• ASSIGNMENT:
Leave the pictures out, and transcribe the material below exactly from the line with "[(406,223),(385,194),(355,215),(376,245),(406,223)]" to the line with "[(223,266),(202,237),(172,258),(193,287),(223,266)]", both lines included.

• STUDY MATERIAL:
++++++++++++++++++++
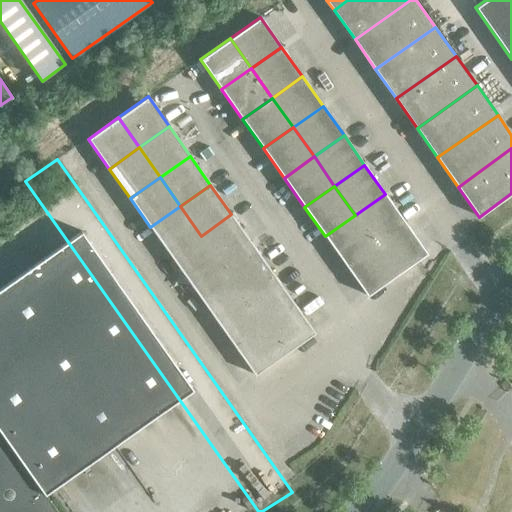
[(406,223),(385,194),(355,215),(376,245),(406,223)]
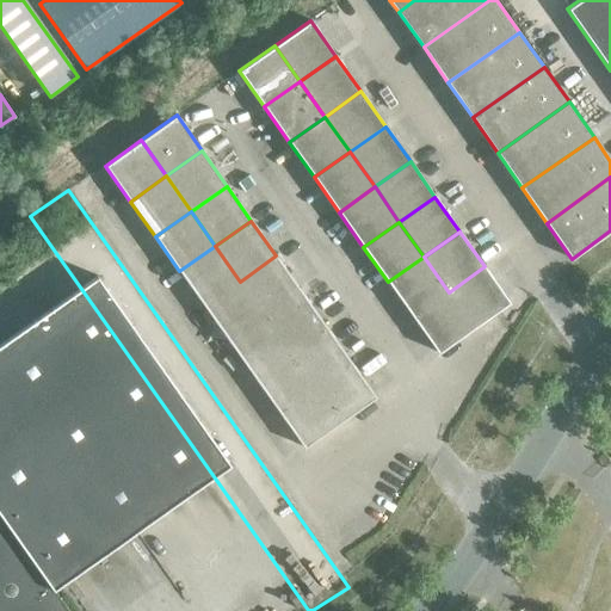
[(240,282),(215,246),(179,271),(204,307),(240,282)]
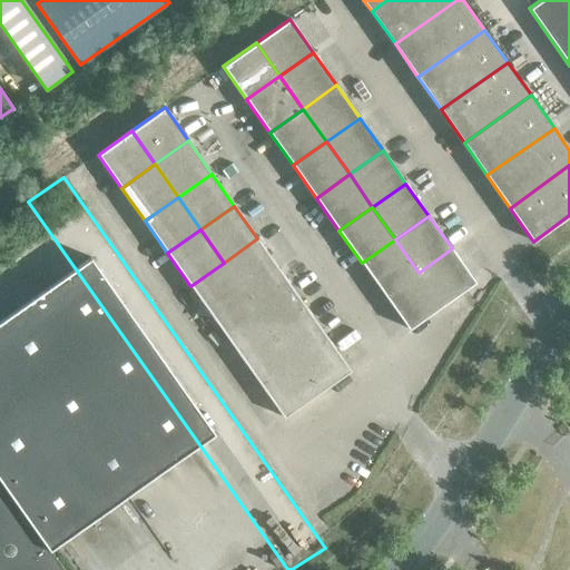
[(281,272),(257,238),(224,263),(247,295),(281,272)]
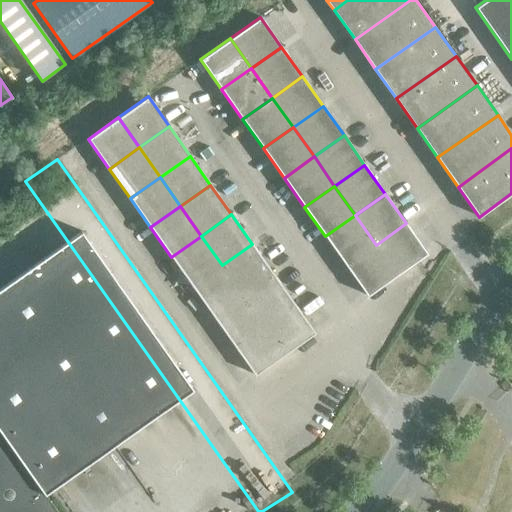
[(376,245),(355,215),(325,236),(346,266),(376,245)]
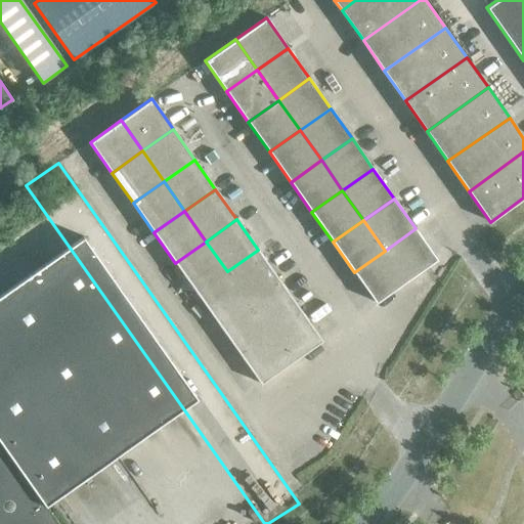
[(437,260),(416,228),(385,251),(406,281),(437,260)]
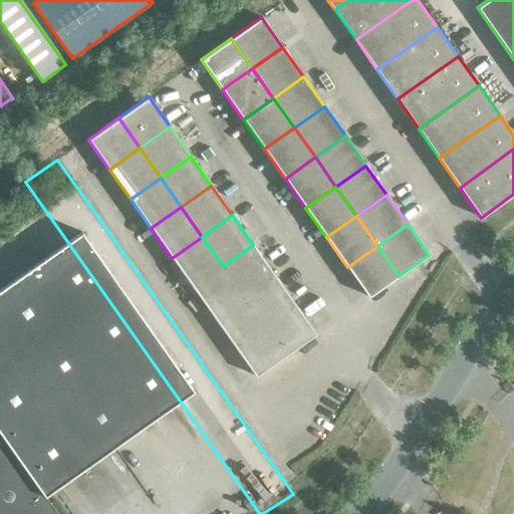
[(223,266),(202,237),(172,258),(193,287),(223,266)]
++++++++++++++++++++
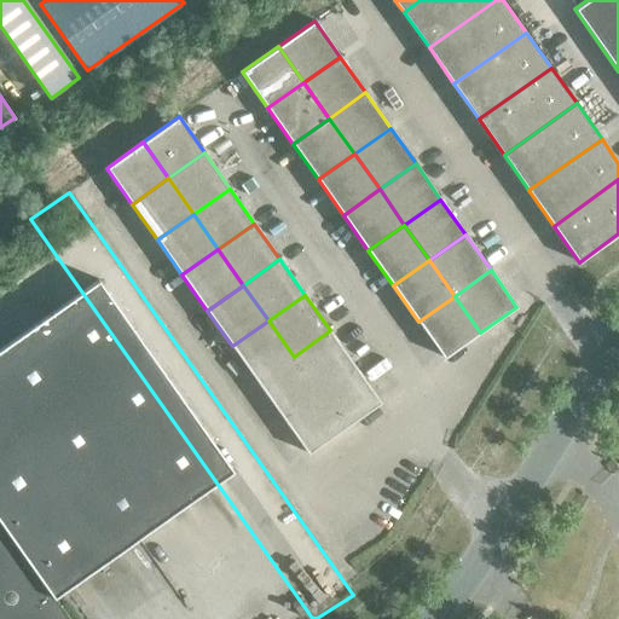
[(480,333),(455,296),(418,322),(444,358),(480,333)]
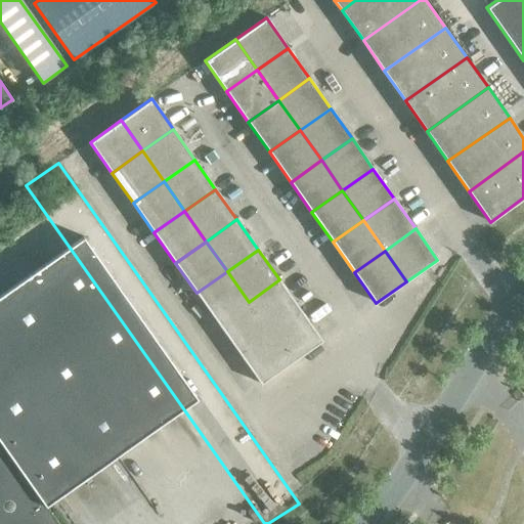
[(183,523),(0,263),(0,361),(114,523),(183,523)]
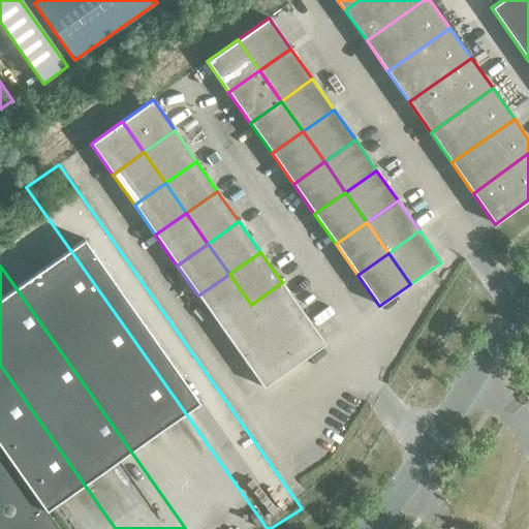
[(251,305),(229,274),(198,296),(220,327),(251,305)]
++++++++++++++++++++
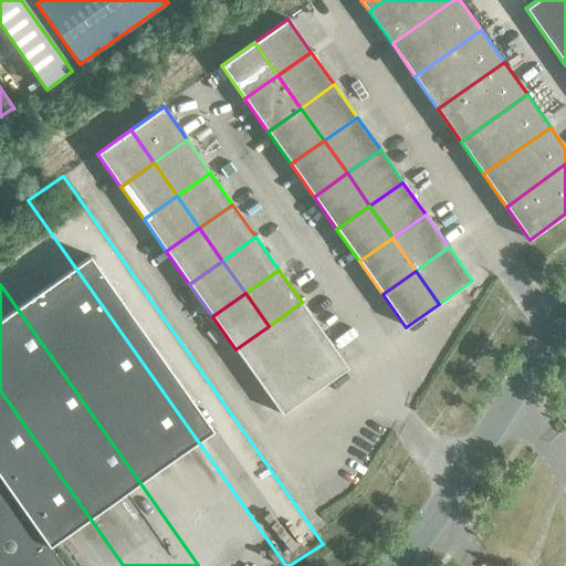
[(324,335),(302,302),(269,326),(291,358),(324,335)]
++++++++++++++++++++
• OUTPUT FOR THIS TASK:
[(406,223),(385,194),(355,215),(376,245),(406,223)]
[(240,282),(215,246),(179,271),(204,307),(240,282)]
[(281,272),(257,238),(224,263),(247,295),(281,272)]
[(376,245),(355,215),(325,236),(346,266),(376,245)]
[(437,260),(416,228),(385,251),(406,281),(437,260)]
[(223,266),(202,237),(172,258),(193,287),(223,266)]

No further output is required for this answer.